Material for this exercise: Begin

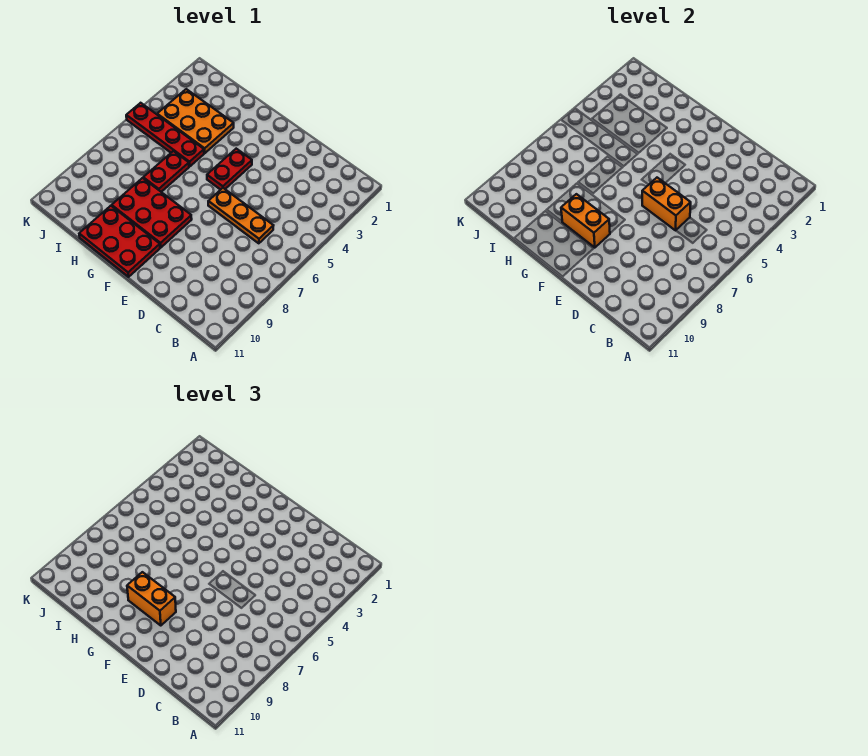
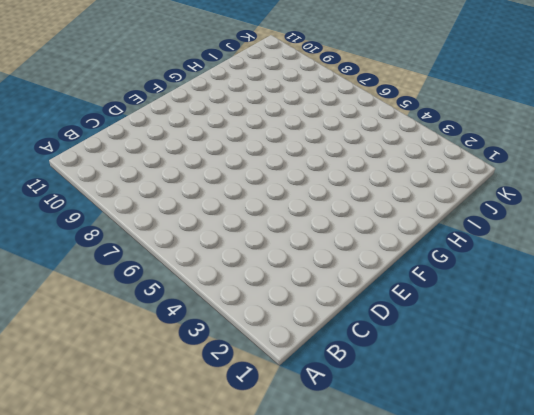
none -> orange plate C6:E6 level 1
none -> red plate F4:F5 level 1

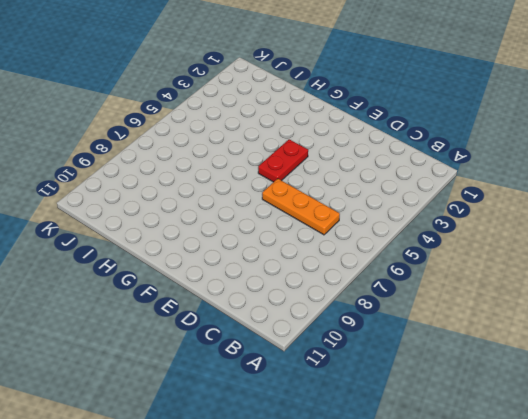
none -> red plate F8:H9 level 1
none -> red plate F10:H11 level 1

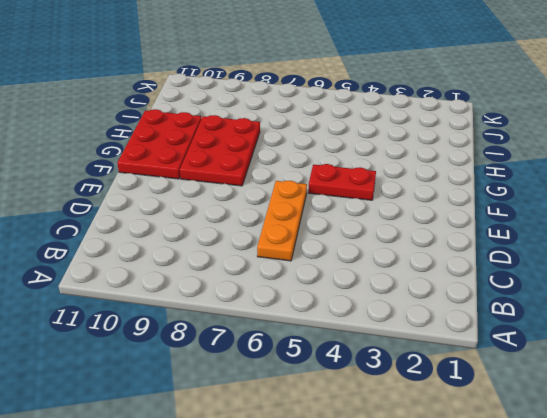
none -> orange plate H3:J4 level 1
none -> red plate H5:K5 level 1

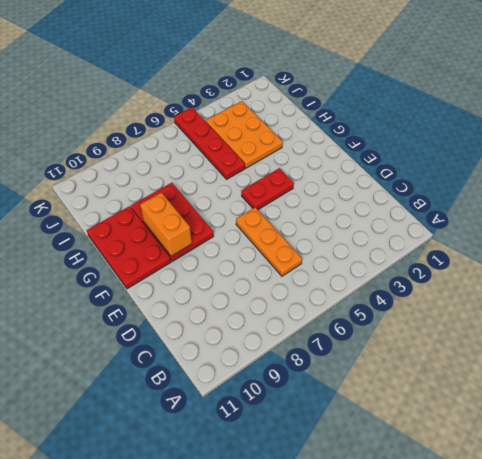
none -> red plate H6:H7 level 1
none -> orange brick D6:E6 level 2

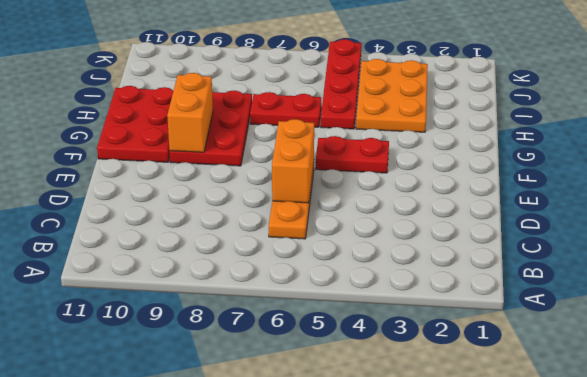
none -> orange brick F9:G9 level 3

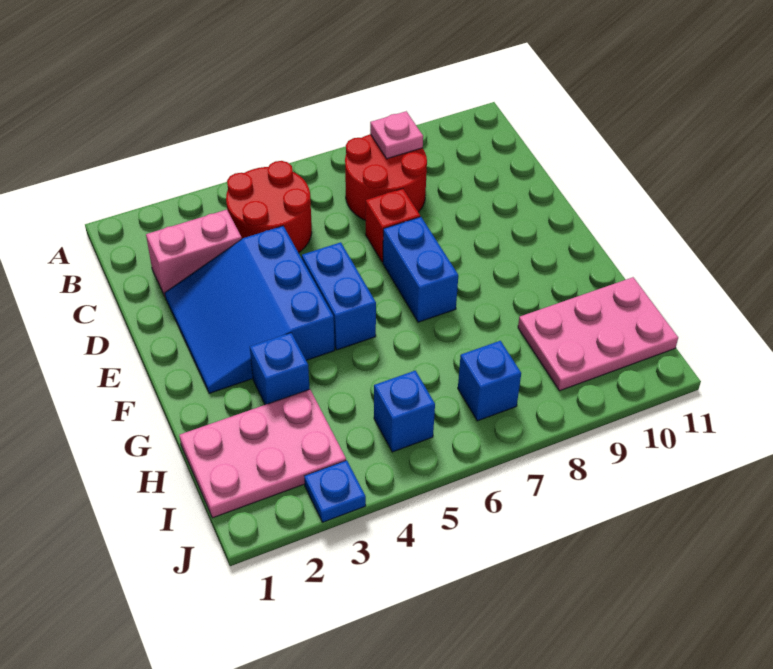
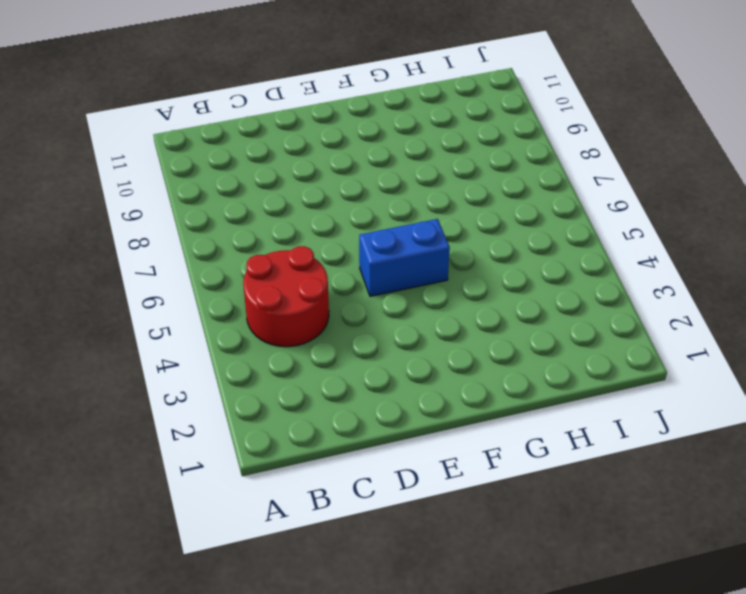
none -> red round brick B7:C8 level 1
none -> pink brick C2:C3 level 1
none -> blue slope D2:F4 level 1 top 4

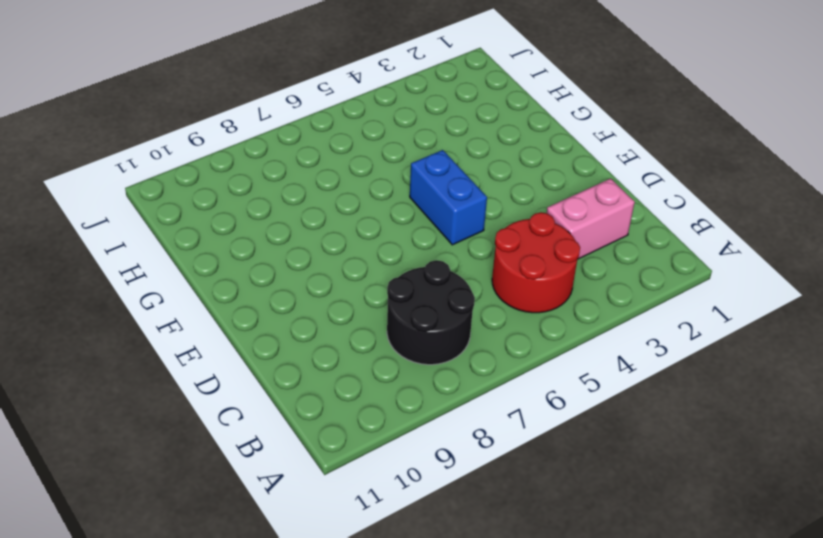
black round brick B7:C8 level 1 -> red round brick B7:C8 level 1
none -> blue slope D2:F4 level 1 top 4
none -> red brick D7 level 1
none -> blue brick E7:F7 level 1

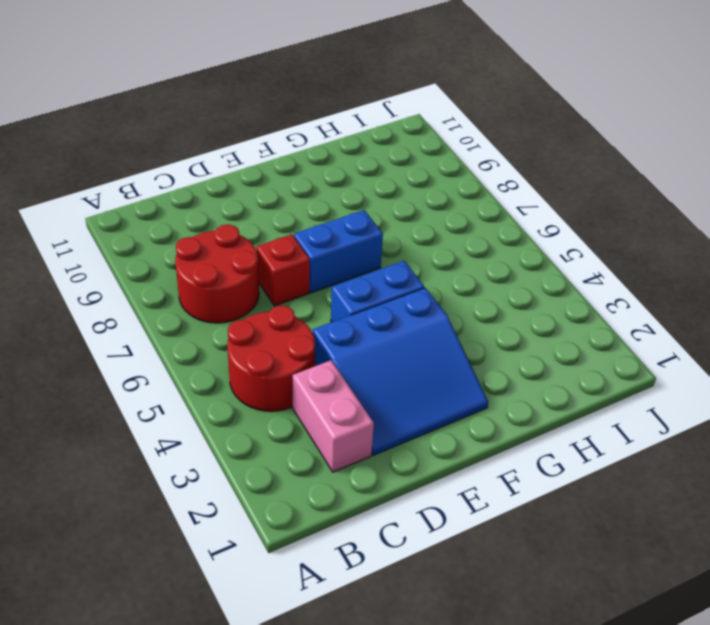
none -> blue brick G3 level 1
none -> pink plate H1:I3 level 1
none -> pink plate H9:I11 level 1

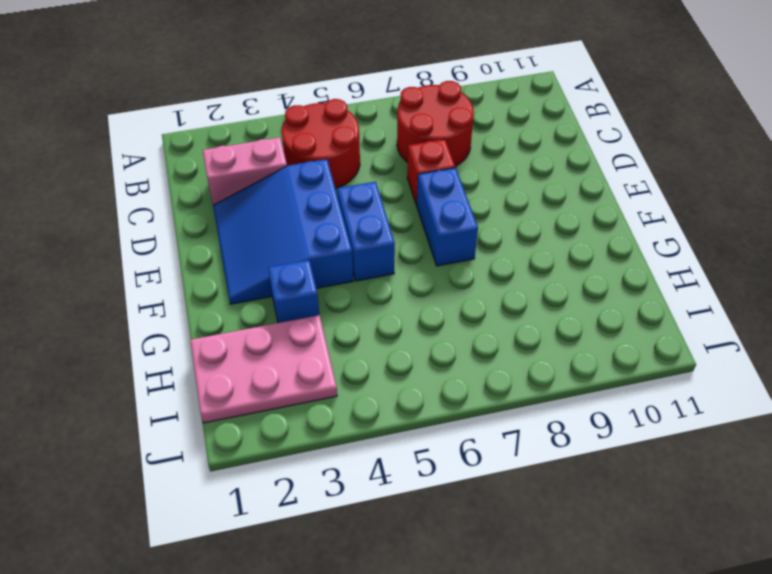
none -> pink plate H9:I11 level 1
none -> blue brick I5 level 1
none -> blue brick I7 level 1

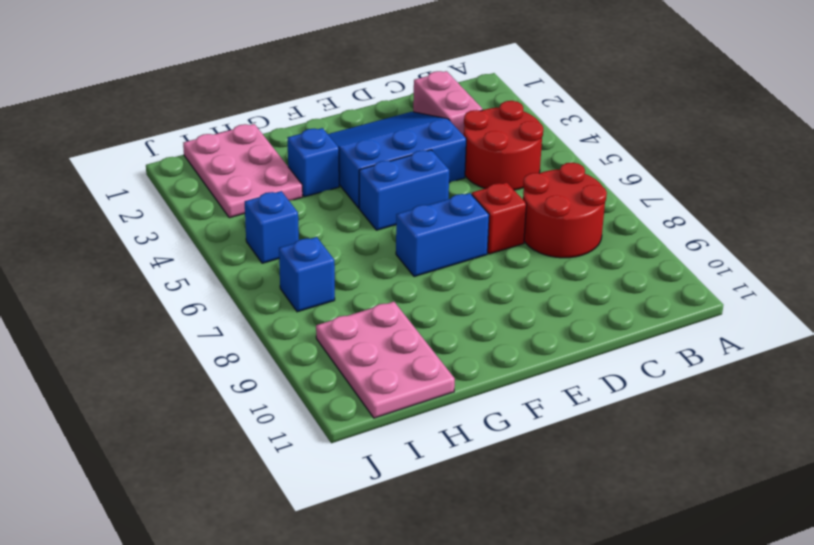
none -> blue plate J3 level 1
none -> pink plate B8 level 2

Material for this exercise: End

#### What you should do:
Give every entry back unchanged, with no pictures.

#### Task response:
none -> orange plate C6:E6 level 1
none -> red plate F4:F5 level 1

none -> red plate F8:H9 level 1
none -> red plate F10:H11 level 1

none -> orange plate H3:J4 level 1
none -> red plate H5:K5 level 1

none -> red plate H6:H7 level 1
none -> orange brick D6:E6 level 2

none -> orange brick F9:G9 level 3

none -> red round brick B7:C8 level 1
none -> pink brick C2:C3 level 1
none -> blue slope D2:F4 level 1 top 4

black round brick B7:C8 level 1 -> red round brick B7:C8 level 1
none -> blue slope D2:F4 level 1 top 4
none -> red brick D7 level 1
none -> blue brick E7:F7 level 1

none -> blue brick G3 level 1
none -> pink plate H1:I3 level 1
none -> pink plate H9:I11 level 1

none -> pink plate H9:I11 level 1
none -> blue brick I5 level 1
none -> blue brick I7 level 1

none -> blue plate J3 level 1
none -> pink plate B8 level 2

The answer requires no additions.